--- Dataset excerpt ---
────────────────────
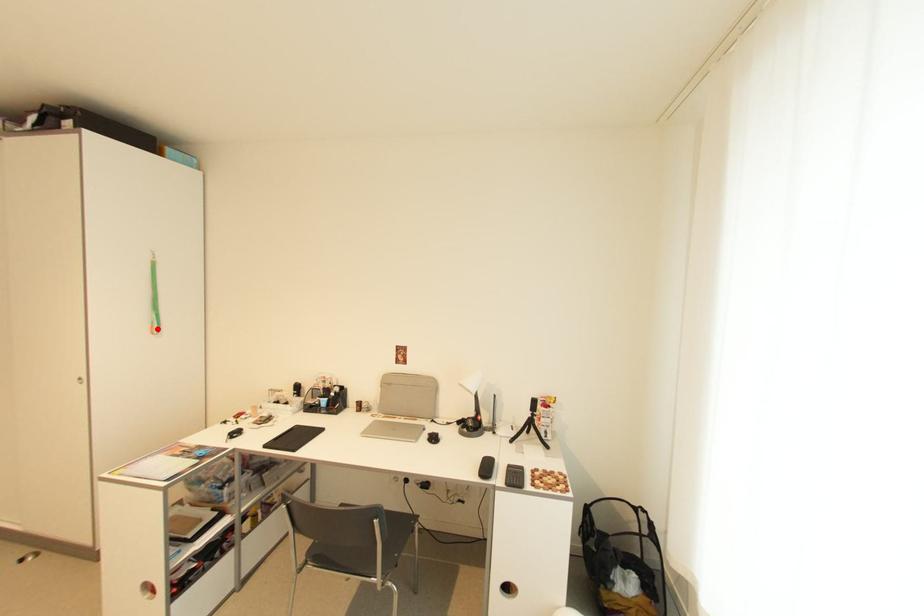
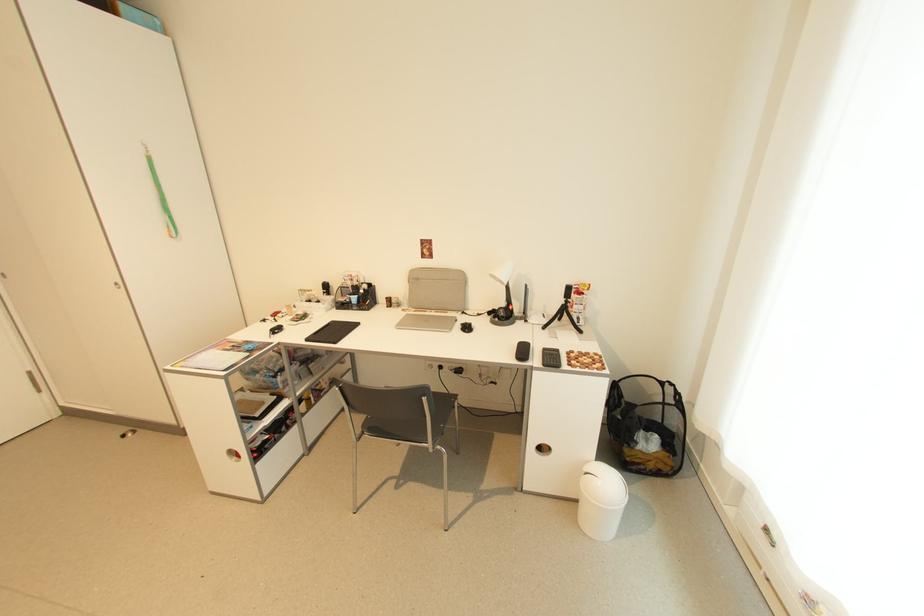
Find the pixel in the second image that matches the highlighted location in the first image.

(175, 233)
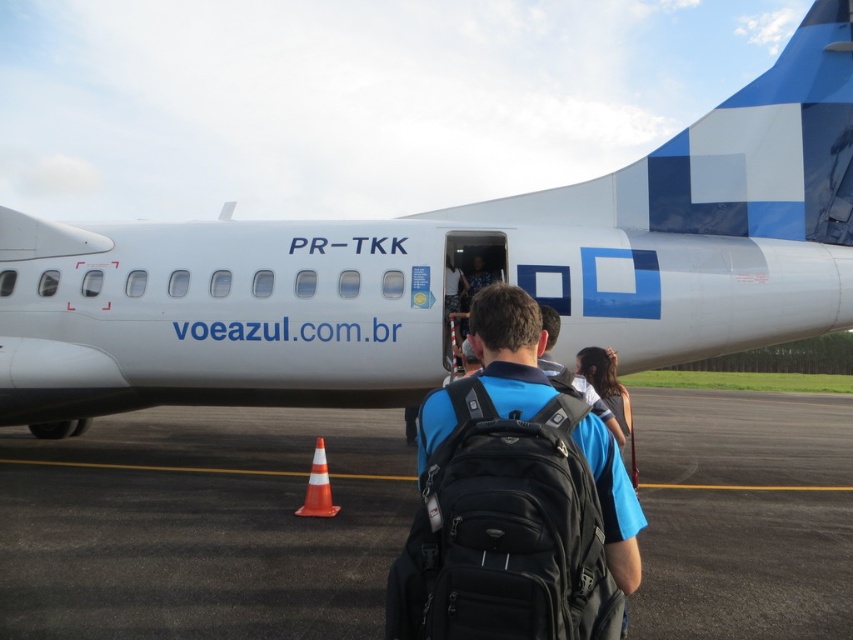
Question: Where is white matte airplane at center located in relation to black matte backpack at center in the image?

Choices:
 (A) left
 (B) right

Answer: (B)

Question: Which point is closer to the camera?

Choices:
 (A) (315, 608)
 (B) (769, 120)

Answer: (A)

Question: Is black asphalt at center bigger than black matte backpack at center?

Choices:
 (A) yes
 (B) no

Answer: (A)

Question: Which point is farther from the camera taking this photo?

Choices:
 (A) (612, 230)
 (B) (590, 477)

Answer: (A)

Question: Is black asphalt at center to the left of black matte backpack at center from the viewer's perspective?

Choices:
 (A) yes
 (B) no

Answer: (B)

Question: Among these points, which one is nearest to the camera?

Choices:
 (A) (200, 518)
 (B) (253, 400)

Answer: (A)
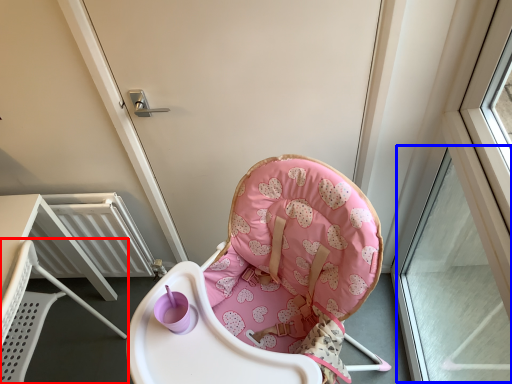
────────────────────
--- Instructions to follow ---
Can you retype the entries from the start through the line containing "Question: Is black asphalt at center bigger", leaving the pictures out of your answer?

--- Right answer ---
Find the pixel in the second image that matches the highlighted location in the first image.

(175, 233)
Question: Where is white matte airplane at center located in relation to black matte backpack at center in the image?

Choices:
 (A) left
 (B) right

Answer: (B)

Question: Which point is closer to the camera?

Choices:
 (A) (315, 608)
 (B) (769, 120)

Answer: (A)

Question: Is black asphalt at center bigger than black matte backpack at center?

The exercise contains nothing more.